INSTRUCTIONS FOR THE TASK:
In the material below, find the line that contains "R5: 100 (N_12, N_31) -> 100 (GND, N_31)" and the line that contains "R8: 470k (GND, W3) -> 470k (5V, W3)", then write out exactly those two lines and everything between them.

RECORDS PROVIDED:
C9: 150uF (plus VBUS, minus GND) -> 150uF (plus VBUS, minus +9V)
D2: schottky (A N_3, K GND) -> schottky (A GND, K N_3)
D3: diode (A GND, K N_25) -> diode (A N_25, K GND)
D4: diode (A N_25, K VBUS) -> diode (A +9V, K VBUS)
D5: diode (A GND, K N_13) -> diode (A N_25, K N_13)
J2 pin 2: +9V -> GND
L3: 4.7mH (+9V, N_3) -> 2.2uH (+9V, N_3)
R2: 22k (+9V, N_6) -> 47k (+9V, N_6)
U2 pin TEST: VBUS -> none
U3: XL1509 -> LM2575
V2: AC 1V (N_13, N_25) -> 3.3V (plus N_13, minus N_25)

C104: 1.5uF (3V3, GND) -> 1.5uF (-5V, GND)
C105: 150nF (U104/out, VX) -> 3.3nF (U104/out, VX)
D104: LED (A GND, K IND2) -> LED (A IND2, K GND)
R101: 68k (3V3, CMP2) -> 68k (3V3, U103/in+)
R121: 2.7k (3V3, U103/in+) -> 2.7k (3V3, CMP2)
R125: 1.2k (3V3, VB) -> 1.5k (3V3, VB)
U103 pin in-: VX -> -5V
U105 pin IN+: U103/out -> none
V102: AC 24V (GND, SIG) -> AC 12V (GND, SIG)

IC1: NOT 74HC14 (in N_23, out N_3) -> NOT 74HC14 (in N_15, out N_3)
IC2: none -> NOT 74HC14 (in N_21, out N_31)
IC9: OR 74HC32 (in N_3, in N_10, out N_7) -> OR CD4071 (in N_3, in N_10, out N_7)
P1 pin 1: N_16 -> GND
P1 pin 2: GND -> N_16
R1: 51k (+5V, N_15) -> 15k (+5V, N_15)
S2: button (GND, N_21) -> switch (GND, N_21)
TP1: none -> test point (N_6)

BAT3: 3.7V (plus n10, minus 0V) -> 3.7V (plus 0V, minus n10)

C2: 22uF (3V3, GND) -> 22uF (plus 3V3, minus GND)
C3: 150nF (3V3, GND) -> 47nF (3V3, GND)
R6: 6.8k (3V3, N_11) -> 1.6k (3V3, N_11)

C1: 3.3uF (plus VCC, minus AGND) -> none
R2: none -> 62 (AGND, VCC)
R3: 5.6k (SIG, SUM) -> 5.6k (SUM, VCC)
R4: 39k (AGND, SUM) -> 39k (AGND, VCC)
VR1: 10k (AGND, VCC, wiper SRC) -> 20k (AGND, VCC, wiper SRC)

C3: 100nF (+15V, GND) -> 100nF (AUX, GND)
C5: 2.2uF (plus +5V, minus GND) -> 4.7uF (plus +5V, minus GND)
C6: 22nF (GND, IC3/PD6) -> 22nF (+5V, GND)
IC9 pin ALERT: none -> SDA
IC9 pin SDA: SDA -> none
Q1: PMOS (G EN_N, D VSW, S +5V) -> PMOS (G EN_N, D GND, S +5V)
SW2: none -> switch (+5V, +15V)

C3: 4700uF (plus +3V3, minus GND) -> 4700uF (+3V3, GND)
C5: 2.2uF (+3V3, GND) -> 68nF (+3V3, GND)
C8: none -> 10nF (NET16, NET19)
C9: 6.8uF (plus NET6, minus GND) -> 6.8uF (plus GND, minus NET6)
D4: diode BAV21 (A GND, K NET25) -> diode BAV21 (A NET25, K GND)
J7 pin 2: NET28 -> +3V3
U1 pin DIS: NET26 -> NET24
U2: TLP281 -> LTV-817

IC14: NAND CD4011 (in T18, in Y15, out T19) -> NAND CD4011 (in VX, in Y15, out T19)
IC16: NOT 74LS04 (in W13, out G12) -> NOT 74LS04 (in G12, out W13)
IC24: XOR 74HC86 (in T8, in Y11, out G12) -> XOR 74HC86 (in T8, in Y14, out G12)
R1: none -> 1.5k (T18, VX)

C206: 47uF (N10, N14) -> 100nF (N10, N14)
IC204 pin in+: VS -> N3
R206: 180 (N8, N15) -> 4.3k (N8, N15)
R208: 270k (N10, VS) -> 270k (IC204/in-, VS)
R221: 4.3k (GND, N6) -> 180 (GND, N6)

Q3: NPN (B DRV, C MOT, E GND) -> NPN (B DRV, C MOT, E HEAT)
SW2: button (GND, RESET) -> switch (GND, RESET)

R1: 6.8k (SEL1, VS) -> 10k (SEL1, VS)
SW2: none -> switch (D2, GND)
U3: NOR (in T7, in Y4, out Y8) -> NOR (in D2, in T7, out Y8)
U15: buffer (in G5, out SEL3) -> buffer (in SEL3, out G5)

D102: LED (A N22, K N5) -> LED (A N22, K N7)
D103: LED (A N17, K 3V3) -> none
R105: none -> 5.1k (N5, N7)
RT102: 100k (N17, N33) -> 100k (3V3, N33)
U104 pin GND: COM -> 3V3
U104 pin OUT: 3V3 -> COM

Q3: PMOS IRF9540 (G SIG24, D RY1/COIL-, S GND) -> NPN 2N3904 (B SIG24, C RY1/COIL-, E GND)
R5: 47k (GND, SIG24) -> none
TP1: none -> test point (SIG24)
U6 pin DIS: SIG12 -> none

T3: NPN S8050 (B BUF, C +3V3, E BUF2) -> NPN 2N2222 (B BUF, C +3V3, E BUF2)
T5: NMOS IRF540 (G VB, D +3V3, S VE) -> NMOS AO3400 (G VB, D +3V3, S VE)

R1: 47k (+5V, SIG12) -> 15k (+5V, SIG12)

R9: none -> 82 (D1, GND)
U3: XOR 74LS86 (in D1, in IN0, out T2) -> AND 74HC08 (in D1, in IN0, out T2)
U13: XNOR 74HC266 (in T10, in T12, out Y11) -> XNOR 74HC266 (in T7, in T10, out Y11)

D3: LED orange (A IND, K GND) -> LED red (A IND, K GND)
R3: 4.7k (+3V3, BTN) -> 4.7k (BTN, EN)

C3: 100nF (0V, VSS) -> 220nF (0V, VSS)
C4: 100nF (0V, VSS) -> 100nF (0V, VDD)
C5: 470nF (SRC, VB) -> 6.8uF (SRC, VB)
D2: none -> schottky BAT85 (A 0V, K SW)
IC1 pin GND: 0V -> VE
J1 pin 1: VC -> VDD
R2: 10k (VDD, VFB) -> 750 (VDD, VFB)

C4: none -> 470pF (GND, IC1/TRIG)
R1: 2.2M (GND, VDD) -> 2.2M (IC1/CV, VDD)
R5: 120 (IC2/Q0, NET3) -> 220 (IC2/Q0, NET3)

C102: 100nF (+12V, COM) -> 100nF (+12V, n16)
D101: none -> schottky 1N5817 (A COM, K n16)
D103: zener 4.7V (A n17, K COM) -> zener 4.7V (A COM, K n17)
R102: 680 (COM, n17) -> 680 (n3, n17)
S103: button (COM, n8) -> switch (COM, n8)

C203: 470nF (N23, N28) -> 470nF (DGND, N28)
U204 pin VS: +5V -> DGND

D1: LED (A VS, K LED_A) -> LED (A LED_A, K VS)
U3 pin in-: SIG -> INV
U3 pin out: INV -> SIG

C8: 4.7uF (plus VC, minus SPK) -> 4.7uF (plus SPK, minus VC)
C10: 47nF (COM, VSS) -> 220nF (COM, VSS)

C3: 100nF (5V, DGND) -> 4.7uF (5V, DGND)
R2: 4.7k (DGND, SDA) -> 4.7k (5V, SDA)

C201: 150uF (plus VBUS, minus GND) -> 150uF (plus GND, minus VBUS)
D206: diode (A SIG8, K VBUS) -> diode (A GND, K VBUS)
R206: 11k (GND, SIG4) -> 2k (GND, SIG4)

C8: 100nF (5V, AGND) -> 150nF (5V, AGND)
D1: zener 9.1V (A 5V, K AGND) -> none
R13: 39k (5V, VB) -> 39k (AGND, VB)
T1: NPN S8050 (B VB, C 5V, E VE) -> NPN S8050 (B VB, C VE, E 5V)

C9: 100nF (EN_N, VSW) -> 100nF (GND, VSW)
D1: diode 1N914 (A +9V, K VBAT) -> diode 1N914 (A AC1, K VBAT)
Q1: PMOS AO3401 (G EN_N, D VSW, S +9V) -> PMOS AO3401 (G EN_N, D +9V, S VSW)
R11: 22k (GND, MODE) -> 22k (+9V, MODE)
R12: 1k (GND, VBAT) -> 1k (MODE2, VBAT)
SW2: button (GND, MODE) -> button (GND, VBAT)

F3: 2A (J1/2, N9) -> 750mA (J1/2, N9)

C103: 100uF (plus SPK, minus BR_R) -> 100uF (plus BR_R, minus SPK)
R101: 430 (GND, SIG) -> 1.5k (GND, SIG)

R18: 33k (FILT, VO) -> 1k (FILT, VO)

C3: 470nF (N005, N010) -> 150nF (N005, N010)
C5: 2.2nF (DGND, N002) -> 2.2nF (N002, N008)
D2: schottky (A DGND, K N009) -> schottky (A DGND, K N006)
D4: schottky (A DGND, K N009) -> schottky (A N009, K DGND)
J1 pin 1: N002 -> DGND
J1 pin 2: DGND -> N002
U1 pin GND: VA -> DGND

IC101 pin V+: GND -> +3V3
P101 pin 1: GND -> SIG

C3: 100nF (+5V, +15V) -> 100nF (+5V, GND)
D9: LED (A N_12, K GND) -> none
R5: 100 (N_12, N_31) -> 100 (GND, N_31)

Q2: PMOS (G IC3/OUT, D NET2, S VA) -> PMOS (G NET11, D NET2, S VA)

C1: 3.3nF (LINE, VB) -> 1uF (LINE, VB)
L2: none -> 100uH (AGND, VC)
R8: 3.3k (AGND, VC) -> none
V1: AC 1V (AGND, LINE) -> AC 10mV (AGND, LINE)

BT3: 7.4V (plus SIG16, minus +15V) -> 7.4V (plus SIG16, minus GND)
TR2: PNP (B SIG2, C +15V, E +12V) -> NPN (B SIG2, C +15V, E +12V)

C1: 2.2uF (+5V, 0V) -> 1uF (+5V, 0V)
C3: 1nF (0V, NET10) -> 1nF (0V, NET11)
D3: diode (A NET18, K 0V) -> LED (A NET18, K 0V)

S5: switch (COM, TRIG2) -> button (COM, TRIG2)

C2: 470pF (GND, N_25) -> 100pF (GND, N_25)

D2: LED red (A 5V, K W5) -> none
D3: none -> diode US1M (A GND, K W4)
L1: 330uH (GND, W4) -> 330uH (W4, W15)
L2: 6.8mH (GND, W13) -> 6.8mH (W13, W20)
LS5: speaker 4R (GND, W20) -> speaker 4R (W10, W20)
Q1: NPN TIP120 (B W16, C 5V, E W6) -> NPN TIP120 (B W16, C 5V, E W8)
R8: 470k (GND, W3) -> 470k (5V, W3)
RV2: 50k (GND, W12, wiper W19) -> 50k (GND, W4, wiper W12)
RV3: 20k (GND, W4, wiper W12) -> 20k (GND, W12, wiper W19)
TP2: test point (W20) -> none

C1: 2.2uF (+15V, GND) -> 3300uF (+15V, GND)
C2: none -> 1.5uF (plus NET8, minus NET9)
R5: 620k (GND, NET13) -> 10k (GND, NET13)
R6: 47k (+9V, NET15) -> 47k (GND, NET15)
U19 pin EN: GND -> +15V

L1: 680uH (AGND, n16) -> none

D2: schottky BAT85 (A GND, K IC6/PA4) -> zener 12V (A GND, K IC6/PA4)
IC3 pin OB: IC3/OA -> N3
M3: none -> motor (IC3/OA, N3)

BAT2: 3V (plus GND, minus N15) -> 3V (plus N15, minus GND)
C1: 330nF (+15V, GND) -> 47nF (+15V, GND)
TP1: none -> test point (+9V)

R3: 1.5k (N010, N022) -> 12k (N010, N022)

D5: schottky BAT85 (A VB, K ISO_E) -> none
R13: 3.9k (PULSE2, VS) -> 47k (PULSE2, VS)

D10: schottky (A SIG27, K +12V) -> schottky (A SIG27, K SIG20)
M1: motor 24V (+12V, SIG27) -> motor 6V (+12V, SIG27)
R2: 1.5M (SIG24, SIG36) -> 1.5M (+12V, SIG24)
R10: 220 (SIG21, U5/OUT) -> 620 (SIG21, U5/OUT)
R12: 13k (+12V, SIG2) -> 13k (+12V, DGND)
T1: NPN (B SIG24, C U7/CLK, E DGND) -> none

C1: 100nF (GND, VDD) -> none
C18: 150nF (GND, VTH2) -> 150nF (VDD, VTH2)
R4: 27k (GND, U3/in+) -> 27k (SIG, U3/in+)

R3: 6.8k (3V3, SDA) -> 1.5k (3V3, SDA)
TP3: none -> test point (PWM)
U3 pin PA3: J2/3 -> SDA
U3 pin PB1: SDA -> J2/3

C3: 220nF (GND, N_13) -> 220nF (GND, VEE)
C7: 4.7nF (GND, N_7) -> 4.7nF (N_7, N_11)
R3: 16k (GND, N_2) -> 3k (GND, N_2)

RESPONSE BOX:
R5: 100 (N_12, N_31) -> 100 (GND, N_31)

Q2: PMOS (G IC3/OUT, D NET2, S VA) -> PMOS (G NET11, D NET2, S VA)

C1: 3.3nF (LINE, VB) -> 1uF (LINE, VB)
L2: none -> 100uH (AGND, VC)
R8: 3.3k (AGND, VC) -> none
V1: AC 1V (AGND, LINE) -> AC 10mV (AGND, LINE)

BT3: 7.4V (plus SIG16, minus +15V) -> 7.4V (plus SIG16, minus GND)
TR2: PNP (B SIG2, C +15V, E +12V) -> NPN (B SIG2, C +15V, E +12V)

C1: 2.2uF (+5V, 0V) -> 1uF (+5V, 0V)
C3: 1nF (0V, NET10) -> 1nF (0V, NET11)
D3: diode (A NET18, K 0V) -> LED (A NET18, K 0V)

S5: switch (COM, TRIG2) -> button (COM, TRIG2)

C2: 470pF (GND, N_25) -> 100pF (GND, N_25)

D2: LED red (A 5V, K W5) -> none
D3: none -> diode US1M (A GND, K W4)
L1: 330uH (GND, W4) -> 330uH (W4, W15)
L2: 6.8mH (GND, W13) -> 6.8mH (W13, W20)
LS5: speaker 4R (GND, W20) -> speaker 4R (W10, W20)
Q1: NPN TIP120 (B W16, C 5V, E W6) -> NPN TIP120 (B W16, C 5V, E W8)
R8: 470k (GND, W3) -> 470k (5V, W3)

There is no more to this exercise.